Having located the line with "[(283,66),(289,61),(280,52),(273,58),(283,66)]", repeat it and all remaining lines of the records exactly. Pictures do not belong in the answer.

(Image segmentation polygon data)
........

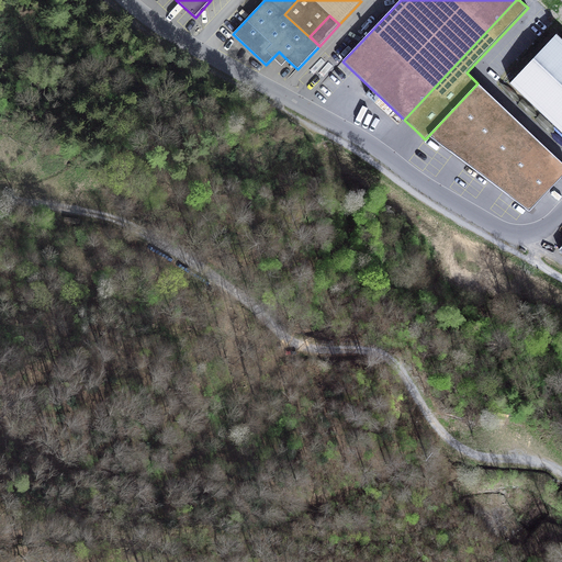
[(561,132),(561,40),(557,35),(510,83),(561,132)]
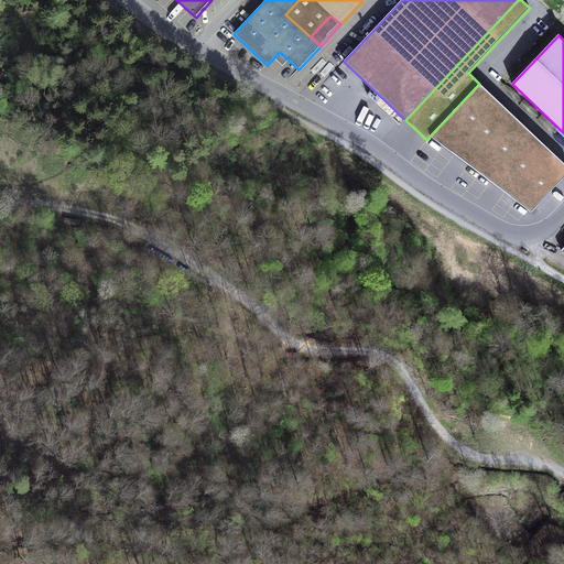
[(283,66),(289,61),(280,52),(273,58),(283,66)]
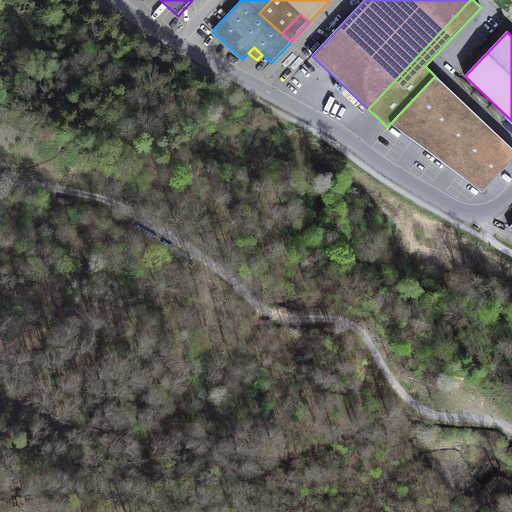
[(511,148),(435,76),(390,124),(482,193),(511,161),(511,148)]
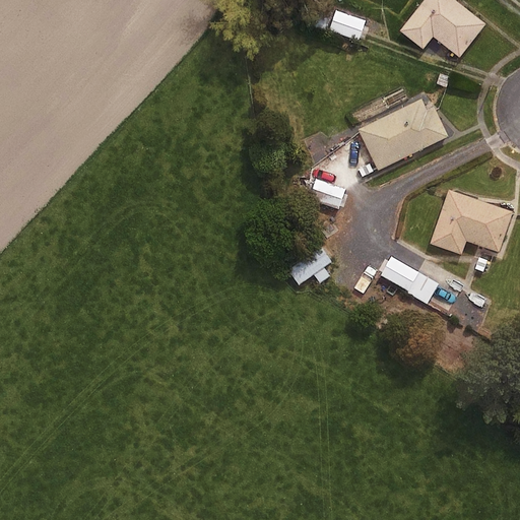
[(411,41),(424,49),(434,37),(460,57),(486,23),(456,0),(425,0),(400,30),(411,41)]
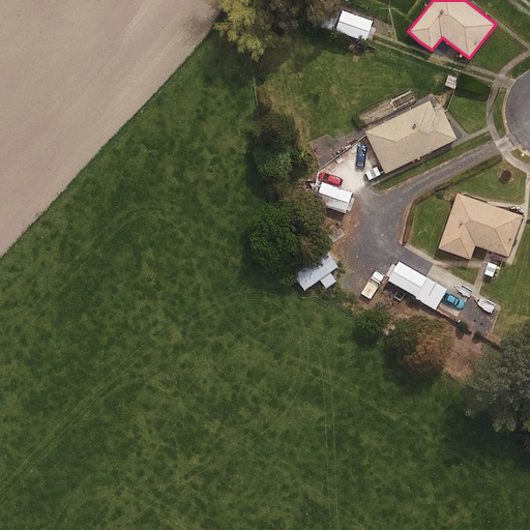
[(369,33),(373,21),(343,10),(335,31),(365,41),(369,33)]
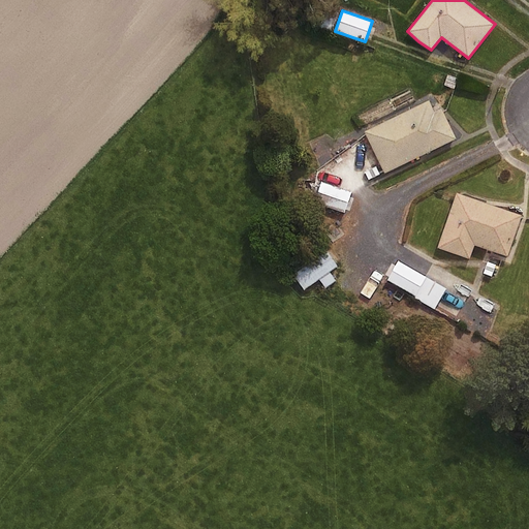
[(429,101),(365,132),(384,174),(457,139),(441,109),(434,112),(429,101)]
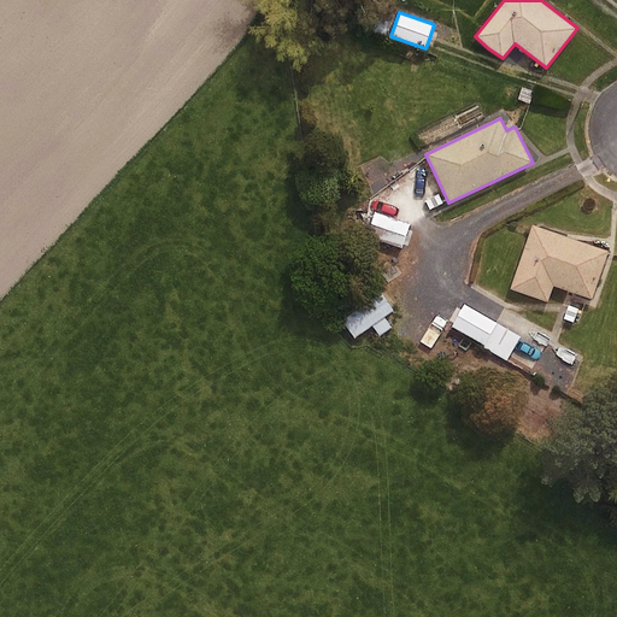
[(366,238),(403,248),(410,224),(375,212),(366,238)]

........

# Solution to the exercise:
[(283,66),(289,61),(280,52),(273,58),(283,66)]
[(511,148),(435,76),(390,124),(482,193),(511,161),(511,148)]
[(411,41),(424,49),(434,37),(460,57),(486,23),(456,0),(425,0),(400,30),(411,41)]
[(369,33),(373,21),(343,10),(335,31),(365,41),(369,33)]
[(429,101),(365,132),(384,174),(457,139),(441,109),(434,112),(429,101)]
[(366,238),(403,248),(410,224),(375,212),(366,238)]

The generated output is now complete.